▸ What to produce
Exact duplicates of the lines from the top of the data through the line containing "purple cone F7" are needed, with every picture left out.

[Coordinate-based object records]
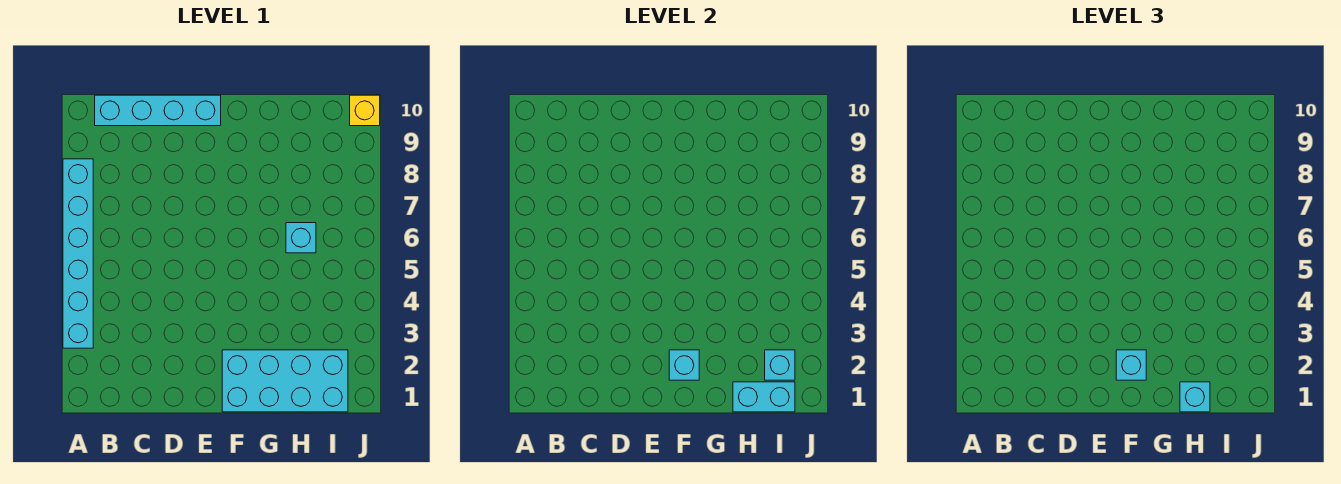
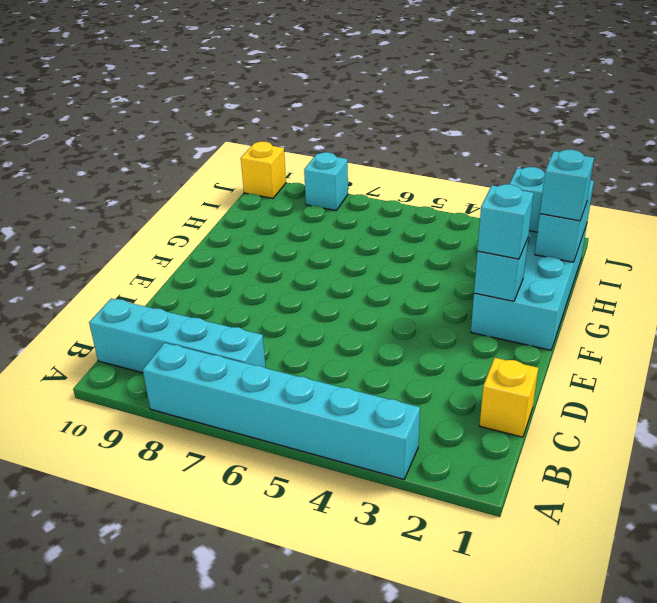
cyan brick B10:E10 level 1 -> cyan brick B7:B10 level 1
none -> yellow brick C1 level 1
cyan brick H6 level 1 -> cyan brick J8 level 1

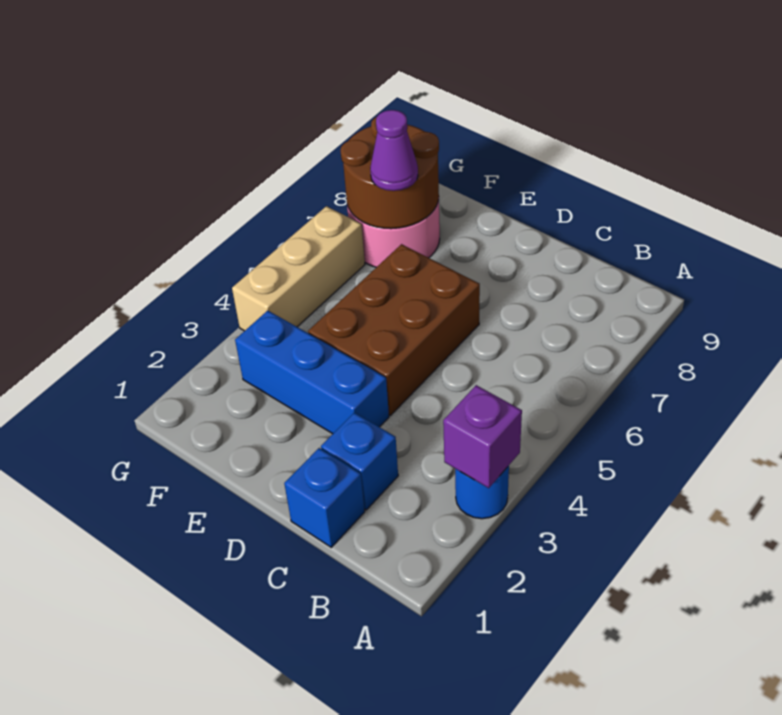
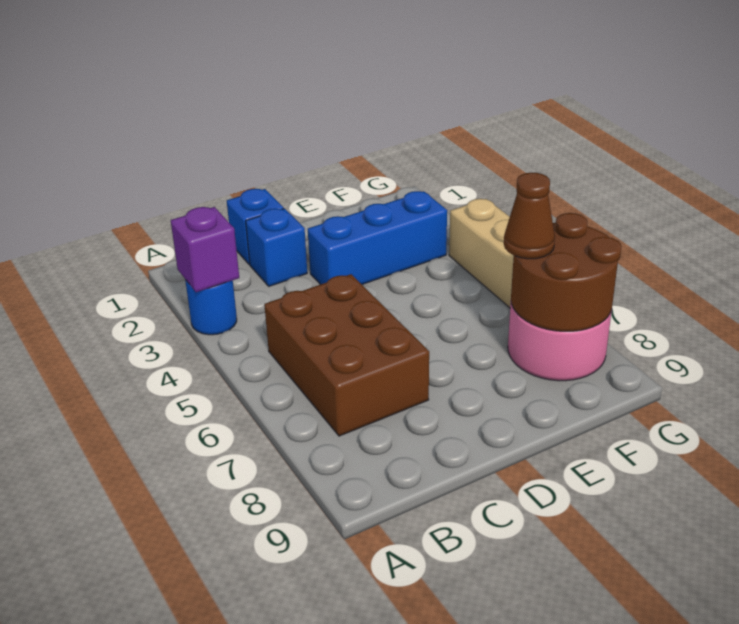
brown brick D4:E6 level 1 -> brown brick B5:C7 level 1
purple cone F7 level 3 -> brown cone F7 level 3

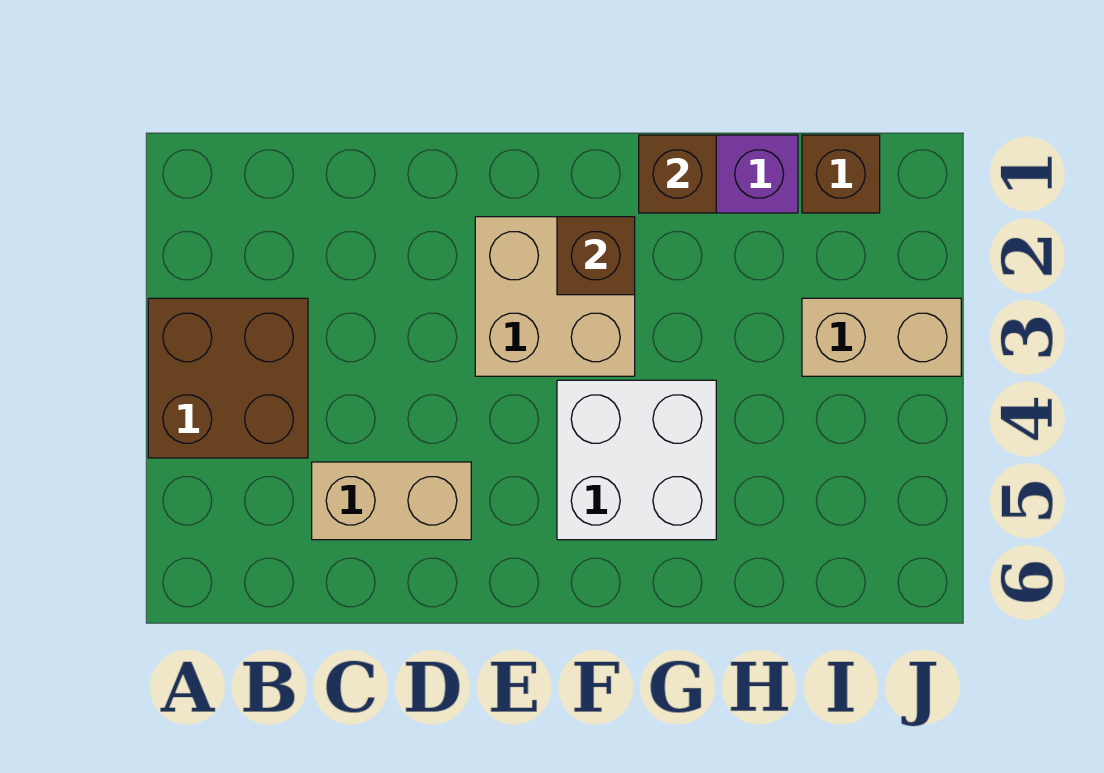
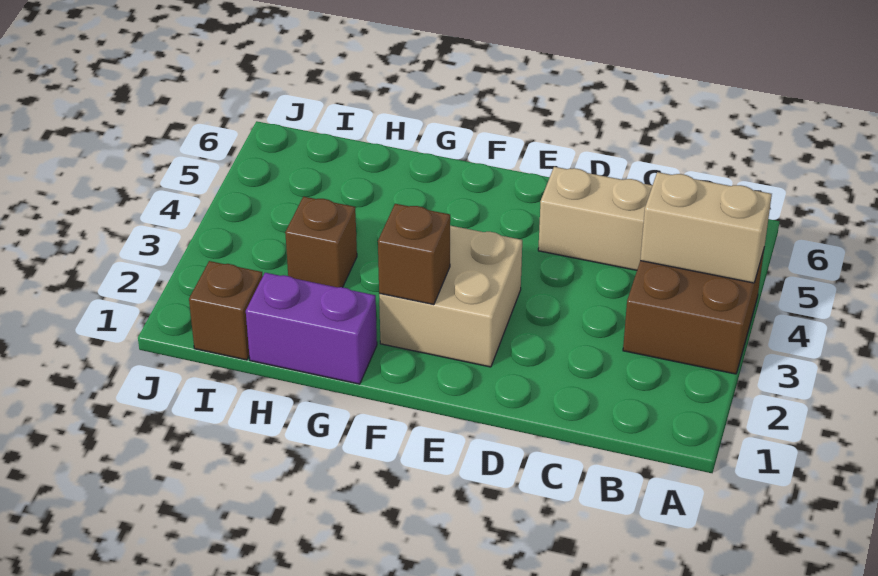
white brick F4:G5 level 1 -> none
brown brick G1 level 2 -> brown brick H3 level 1
tan brick I3:J3 level 1 -> tan brick A4:B4 level 2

▸ Result of the exercise
cyan brick B10:E10 level 1 -> cyan brick B7:B10 level 1
none -> yellow brick C1 level 1
cyan brick H6 level 1 -> cyan brick J8 level 1

brown brick D4:E6 level 1 -> brown brick B5:C7 level 1
purple cone F7 level 3 -> brown cone F7 level 3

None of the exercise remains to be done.